● Description of the task: Write the records out exactly as they read, but not the pictures.

(Source records)
++++++++++

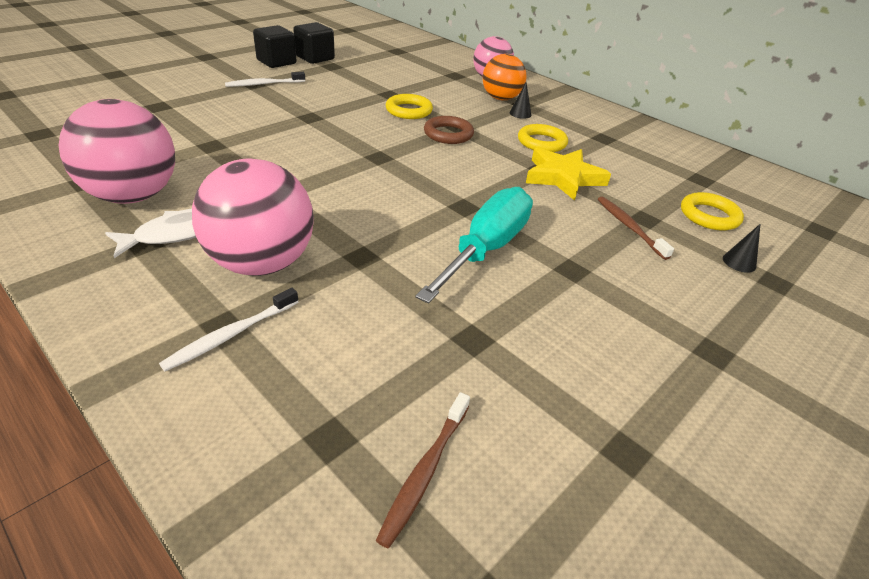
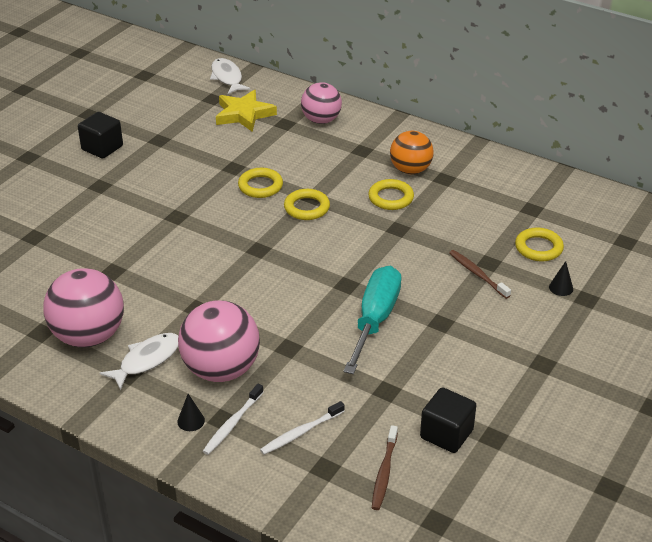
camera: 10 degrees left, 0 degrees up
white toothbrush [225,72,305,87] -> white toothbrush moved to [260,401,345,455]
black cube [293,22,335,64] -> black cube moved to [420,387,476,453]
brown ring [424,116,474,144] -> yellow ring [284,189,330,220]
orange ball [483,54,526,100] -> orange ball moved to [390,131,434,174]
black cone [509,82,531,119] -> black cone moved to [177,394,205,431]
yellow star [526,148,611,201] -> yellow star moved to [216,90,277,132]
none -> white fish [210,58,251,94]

++++++++++

● Exercise result:
camera: 10 degrees left, 0 degrees up
white toothbrush [225,72,305,87] -> white toothbrush moved to [260,401,345,455]
black cube [293,22,335,64] -> black cube moved to [420,387,476,453]
brown ring [424,116,474,144] -> yellow ring [284,189,330,220]
orange ball [483,54,526,100] -> orange ball moved to [390,131,434,174]
black cone [509,82,531,119] -> black cone moved to [177,394,205,431]
yellow star [526,148,611,201] -> yellow star moved to [216,90,277,132]
none -> white fish [210,58,251,94]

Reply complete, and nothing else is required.